:: GIVEN DATA ::
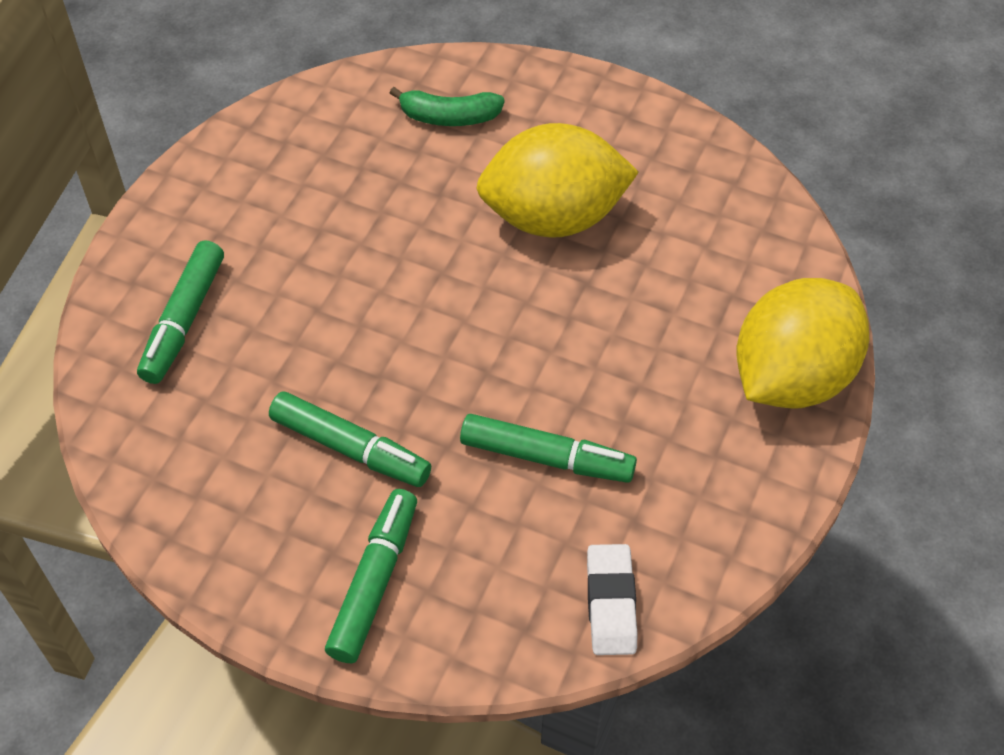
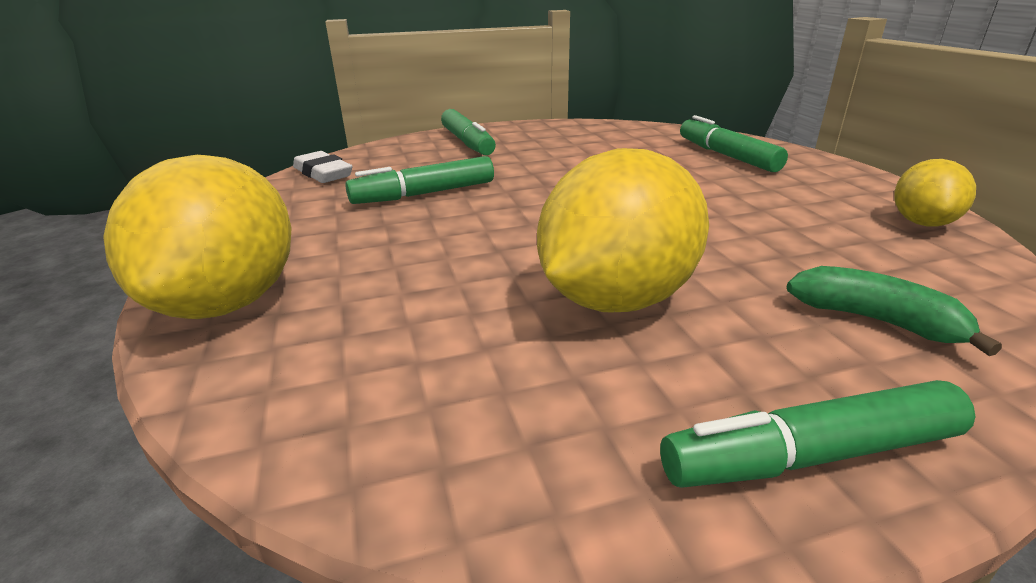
camera: 140 degrees right, 25 degrees down
(258, 142) = (922, 223): none -> yellow lemon
(350, 448) = (549, 160): green marker -> green marker (809, 455)
(449, 117) = (876, 320): green banana -> green banana turned 75 degrees clockwise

:: TASK TO CARRY OUT ::
Exclude the pictures, and transcribe all of the material exactly.

:: TASK SOLUTION ::
camera: 140 degrees right, 25 degrees down
(258, 142) = (922, 223): none -> yellow lemon
(350, 448) = (549, 160): green marker -> green marker (809, 455)
(449, 117) = (876, 320): green banana -> green banana turned 75 degrees clockwise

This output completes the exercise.